Working data:
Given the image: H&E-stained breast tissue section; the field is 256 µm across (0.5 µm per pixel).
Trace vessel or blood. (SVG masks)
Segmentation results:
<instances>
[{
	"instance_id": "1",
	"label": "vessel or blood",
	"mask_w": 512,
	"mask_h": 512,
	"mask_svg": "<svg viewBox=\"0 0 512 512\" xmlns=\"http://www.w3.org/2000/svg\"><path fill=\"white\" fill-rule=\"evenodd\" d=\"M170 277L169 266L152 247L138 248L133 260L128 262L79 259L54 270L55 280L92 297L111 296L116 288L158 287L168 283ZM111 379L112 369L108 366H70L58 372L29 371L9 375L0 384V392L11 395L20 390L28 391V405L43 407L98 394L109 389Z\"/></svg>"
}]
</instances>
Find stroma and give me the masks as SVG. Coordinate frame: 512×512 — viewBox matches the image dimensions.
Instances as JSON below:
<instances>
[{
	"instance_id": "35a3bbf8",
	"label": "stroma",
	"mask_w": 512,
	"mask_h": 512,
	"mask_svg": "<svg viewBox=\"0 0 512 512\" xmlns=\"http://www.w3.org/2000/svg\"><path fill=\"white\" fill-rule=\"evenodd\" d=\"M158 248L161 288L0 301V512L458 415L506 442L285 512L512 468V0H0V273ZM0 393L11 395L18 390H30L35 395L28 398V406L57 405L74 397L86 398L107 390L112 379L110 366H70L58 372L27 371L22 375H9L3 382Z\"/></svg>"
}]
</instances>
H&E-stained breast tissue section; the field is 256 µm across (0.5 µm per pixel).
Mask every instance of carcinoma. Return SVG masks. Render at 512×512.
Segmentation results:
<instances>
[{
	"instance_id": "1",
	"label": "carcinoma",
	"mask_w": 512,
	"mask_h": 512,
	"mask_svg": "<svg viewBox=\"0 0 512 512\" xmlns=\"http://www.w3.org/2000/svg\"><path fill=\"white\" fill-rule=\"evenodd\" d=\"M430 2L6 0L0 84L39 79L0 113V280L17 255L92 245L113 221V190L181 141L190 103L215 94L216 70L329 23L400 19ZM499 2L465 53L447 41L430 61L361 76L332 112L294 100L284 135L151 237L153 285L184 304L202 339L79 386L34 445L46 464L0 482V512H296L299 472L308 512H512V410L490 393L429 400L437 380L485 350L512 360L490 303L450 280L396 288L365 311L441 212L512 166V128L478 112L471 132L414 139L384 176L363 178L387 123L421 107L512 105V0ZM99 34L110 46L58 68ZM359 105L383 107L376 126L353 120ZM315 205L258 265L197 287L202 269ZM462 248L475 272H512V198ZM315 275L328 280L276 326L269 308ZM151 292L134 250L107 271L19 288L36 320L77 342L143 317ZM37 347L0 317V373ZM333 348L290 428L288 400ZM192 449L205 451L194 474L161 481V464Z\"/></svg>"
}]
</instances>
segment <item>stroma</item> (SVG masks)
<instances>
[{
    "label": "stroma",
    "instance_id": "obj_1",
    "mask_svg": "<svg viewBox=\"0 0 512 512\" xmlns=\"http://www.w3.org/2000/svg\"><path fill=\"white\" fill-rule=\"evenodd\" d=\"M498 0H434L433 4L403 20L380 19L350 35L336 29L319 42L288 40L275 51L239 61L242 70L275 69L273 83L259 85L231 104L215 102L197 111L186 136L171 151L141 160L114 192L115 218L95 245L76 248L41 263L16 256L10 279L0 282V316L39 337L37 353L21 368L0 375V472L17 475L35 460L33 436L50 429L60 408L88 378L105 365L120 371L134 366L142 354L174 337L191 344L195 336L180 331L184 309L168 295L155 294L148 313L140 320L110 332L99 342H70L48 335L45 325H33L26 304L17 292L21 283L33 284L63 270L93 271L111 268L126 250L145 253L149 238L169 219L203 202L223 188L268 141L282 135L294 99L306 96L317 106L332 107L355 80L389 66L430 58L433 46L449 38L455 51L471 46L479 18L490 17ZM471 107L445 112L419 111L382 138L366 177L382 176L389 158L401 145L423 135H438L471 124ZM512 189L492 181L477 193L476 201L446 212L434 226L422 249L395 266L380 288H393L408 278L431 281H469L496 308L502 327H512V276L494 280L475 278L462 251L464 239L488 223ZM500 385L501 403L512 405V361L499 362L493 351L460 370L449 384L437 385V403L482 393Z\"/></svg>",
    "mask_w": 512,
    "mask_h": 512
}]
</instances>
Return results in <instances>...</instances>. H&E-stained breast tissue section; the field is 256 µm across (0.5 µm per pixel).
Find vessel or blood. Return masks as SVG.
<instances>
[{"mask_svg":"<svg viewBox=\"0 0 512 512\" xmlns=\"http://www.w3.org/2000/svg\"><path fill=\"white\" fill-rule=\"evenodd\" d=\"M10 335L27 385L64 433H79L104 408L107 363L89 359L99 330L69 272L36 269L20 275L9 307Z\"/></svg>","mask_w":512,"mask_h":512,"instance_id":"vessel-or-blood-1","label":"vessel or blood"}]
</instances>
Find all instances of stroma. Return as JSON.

Aim of the task:
Copy each line of the entries that includes the word "tissue".

Task response:
Given the image: H&E-stained breast tissue section; the field is 256 µm across (0.5 µm per pixel).
H&E-stained breast tissue section; the field is 256 µm across (0.5 µm per pixel).
Return results in <instances>...</instances>. H&E-stained breast tissue section; the field is 256 µm across (0.5 µm per pixel).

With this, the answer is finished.